[Instructions for the task]:
What is the number of lines in these records that hold the word "moved"? Reply with that number alone.

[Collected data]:
========

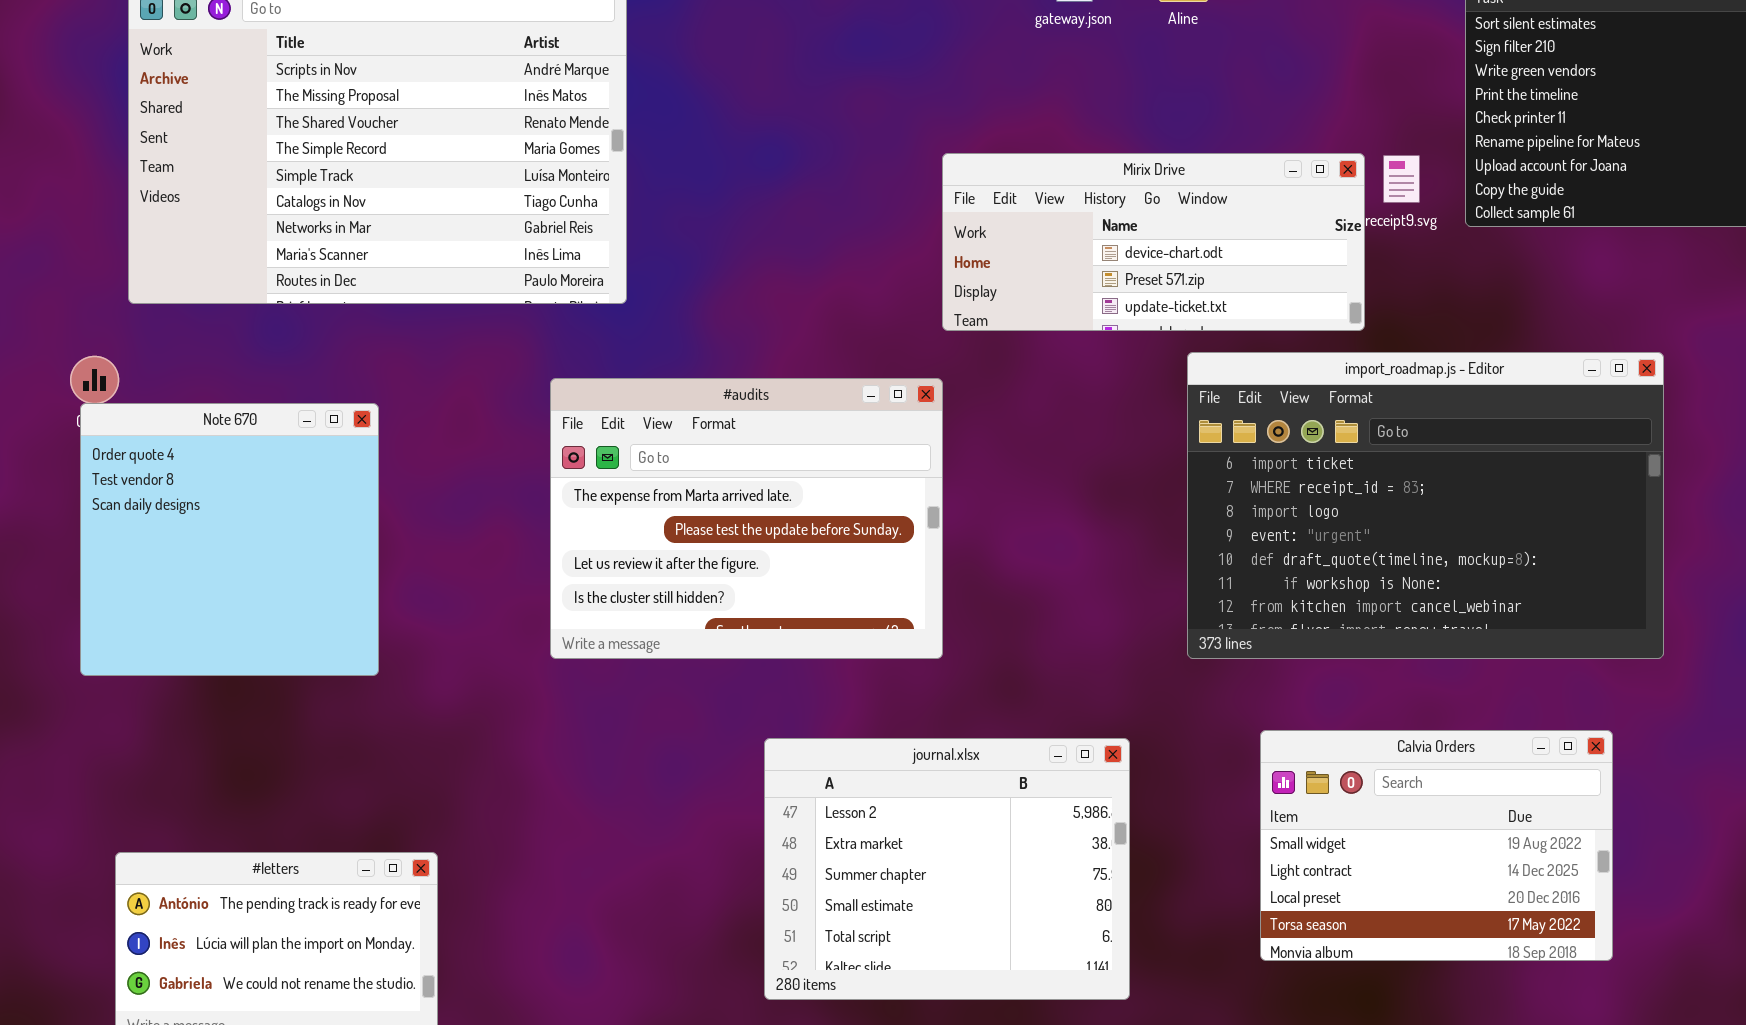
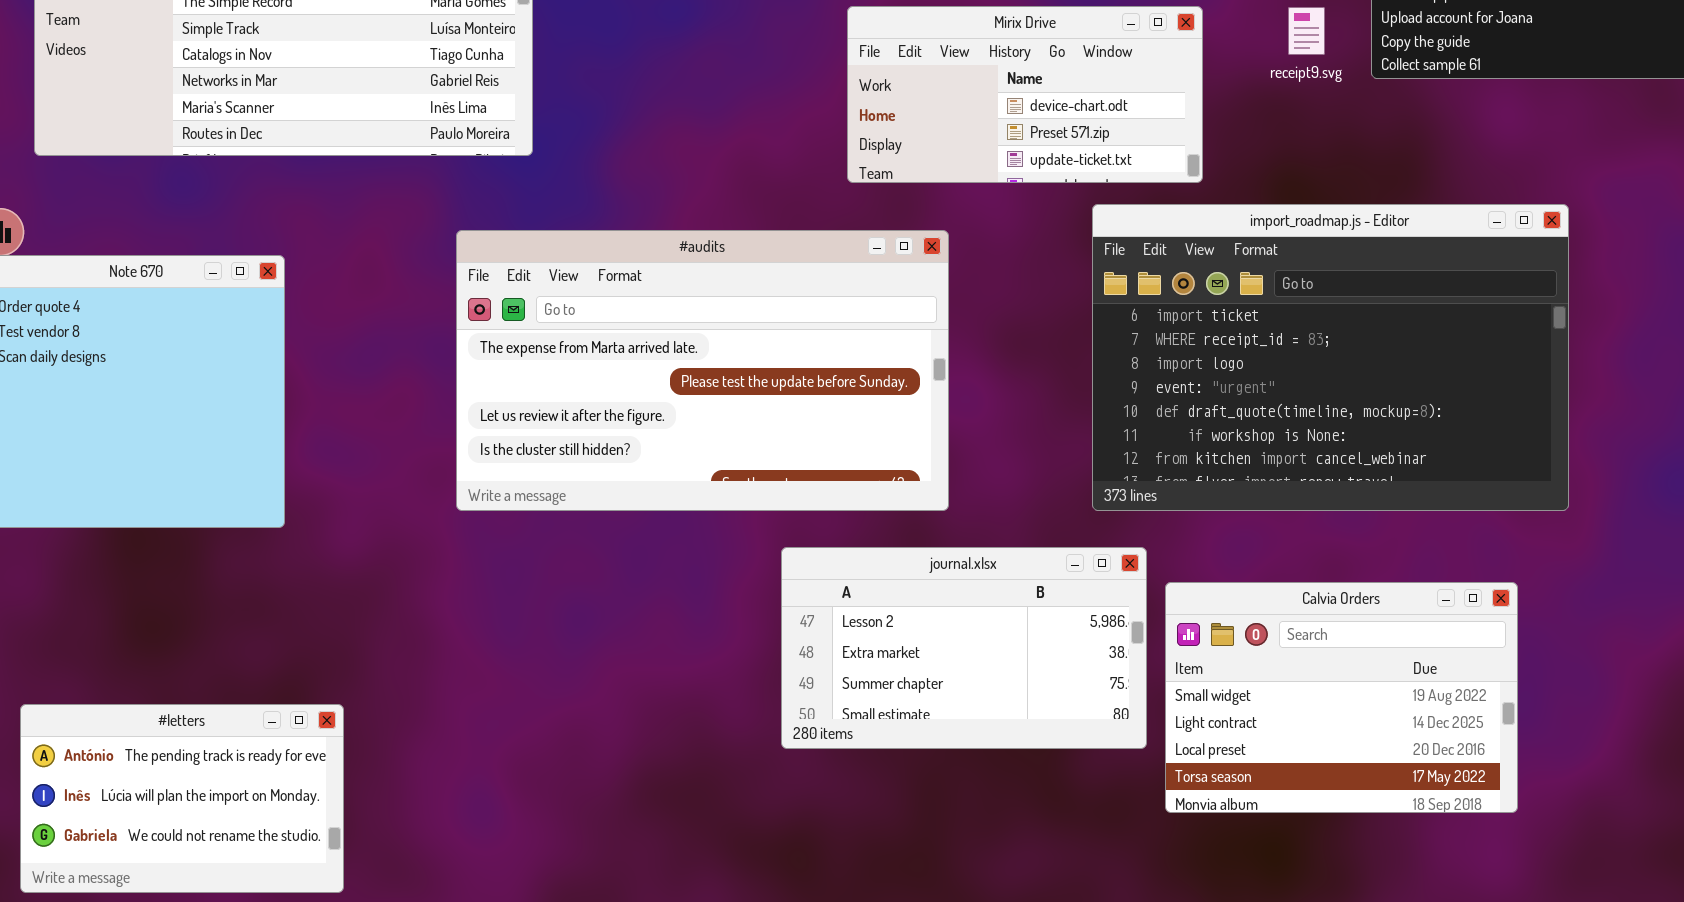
Mirix Drive: [942,153,1365,331] -> [847,6,1203,183], resized
#audits: [550,378,943,659] -> [456,230,949,511], resized
journal.xlsx: [764,738,1130,1000] -> [781,547,1147,749], moved, resized

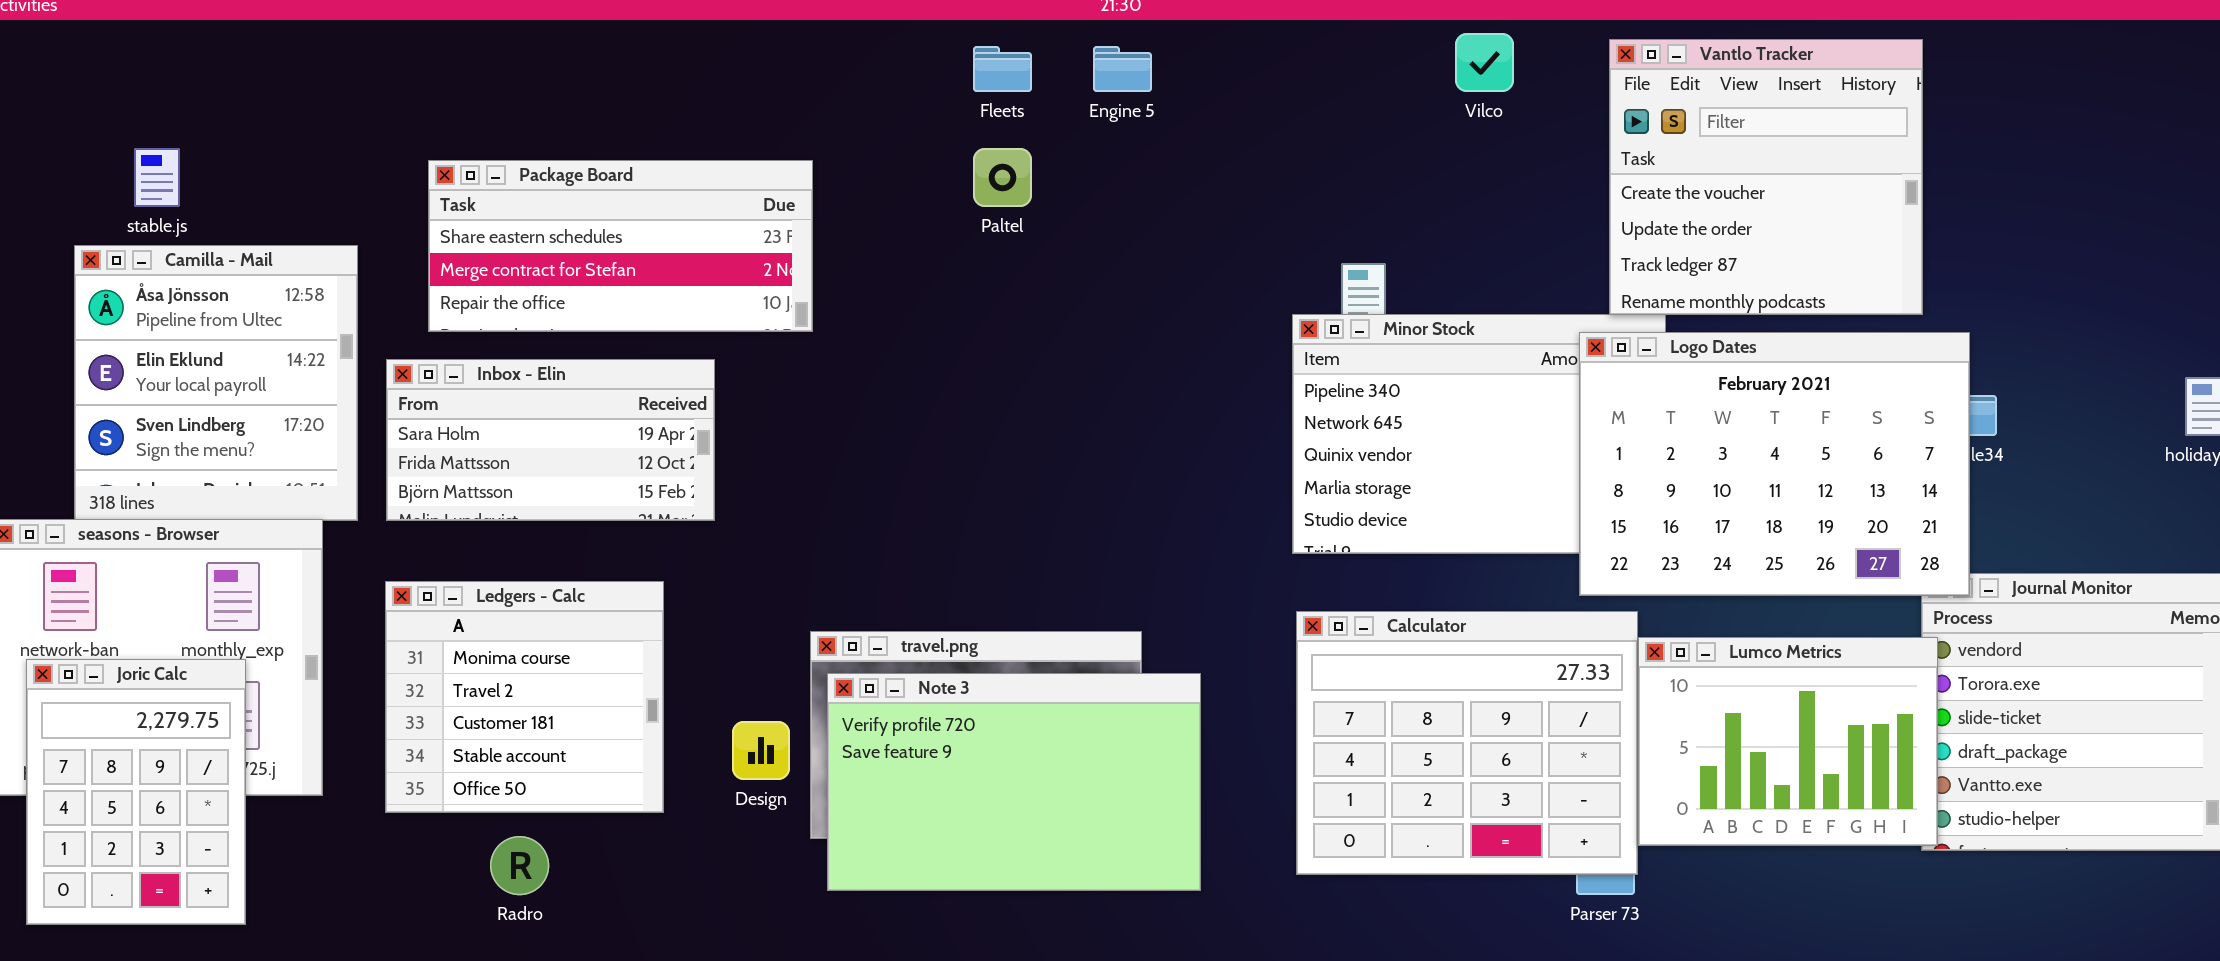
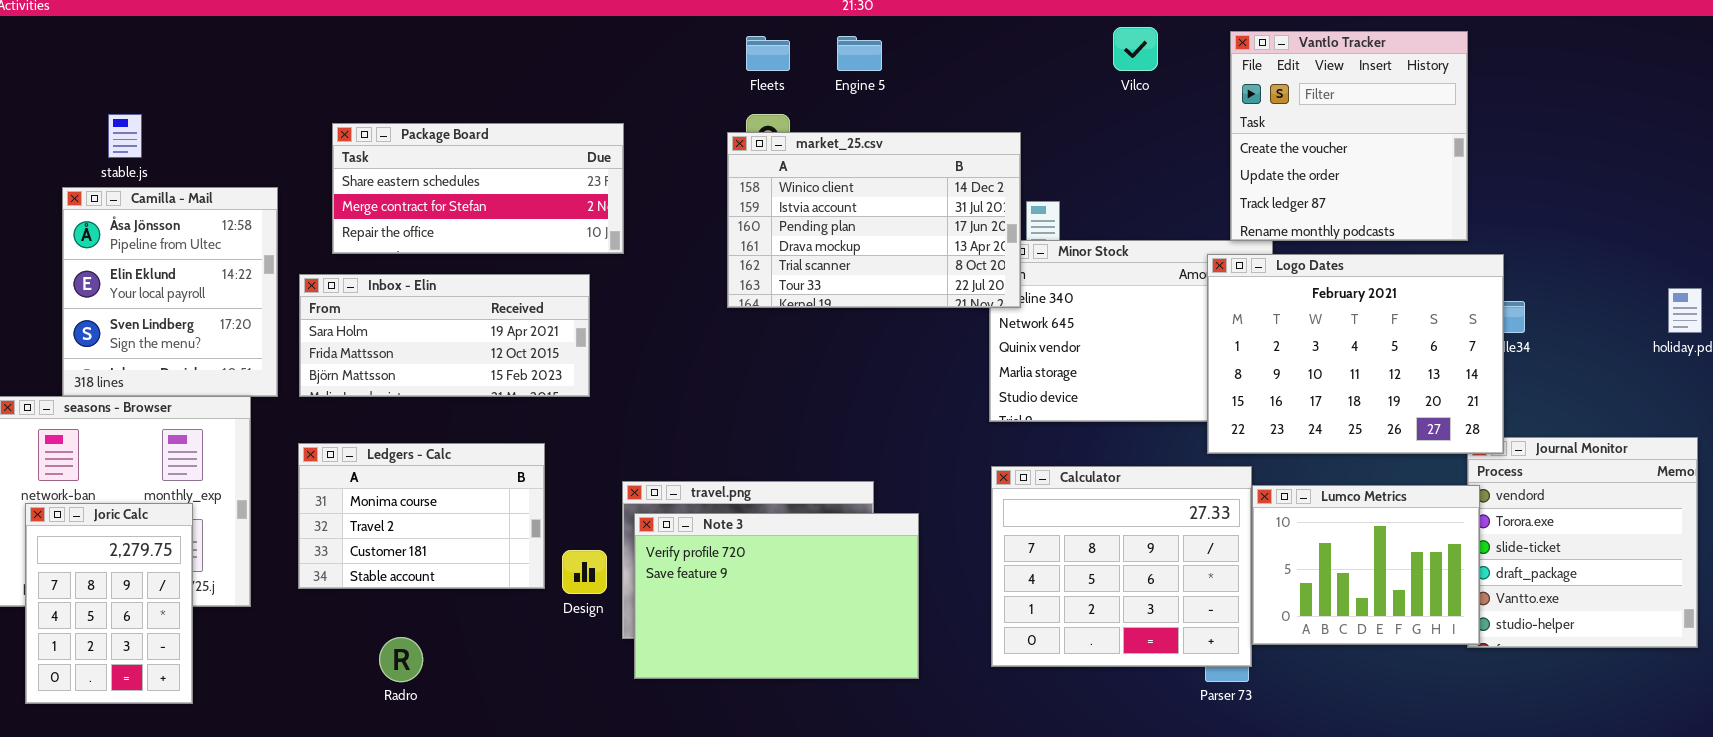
market_25.csv: none -> [727,132,1021,308], opened
Inbox - Elin: [386,359,715,521] -> [299,274,590,397], resized
Ledgers - Calc: [385,581,664,813] -> [298,443,545,589], resized

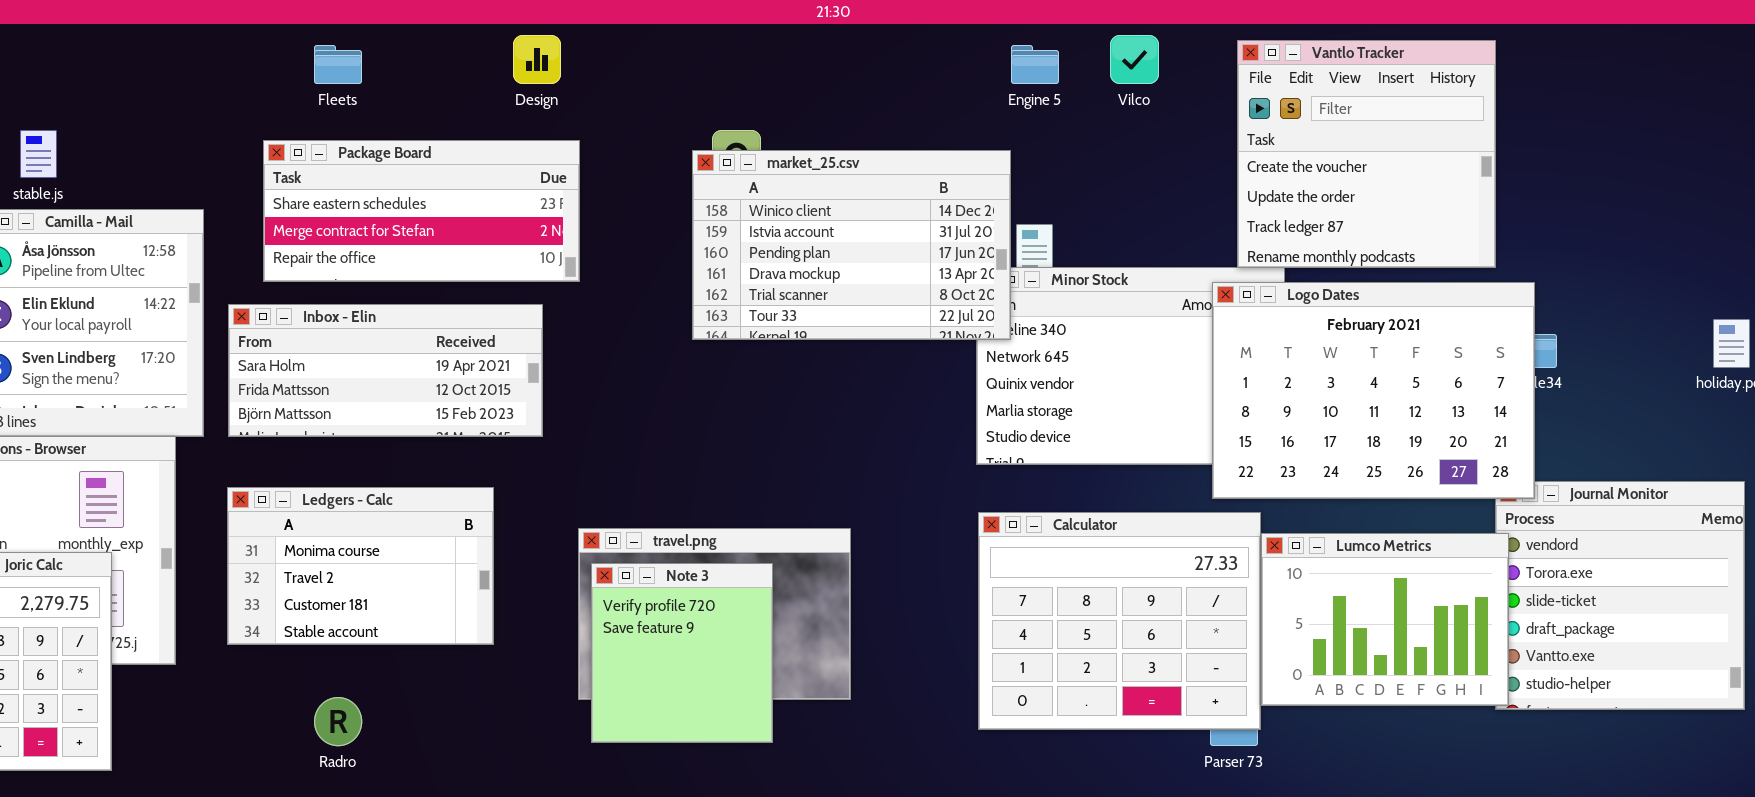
Fleets: [746,36,790,71] -> [314,45,362,84], moved
Engine 5: [837,36,882,71] -> [1011,45,1059,84], moved
Note 3: [634,513,919,679] -> [591,563,773,743], resized
Design: [562,550,607,594] -> [513,35,561,84], moved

========

[Result]:
4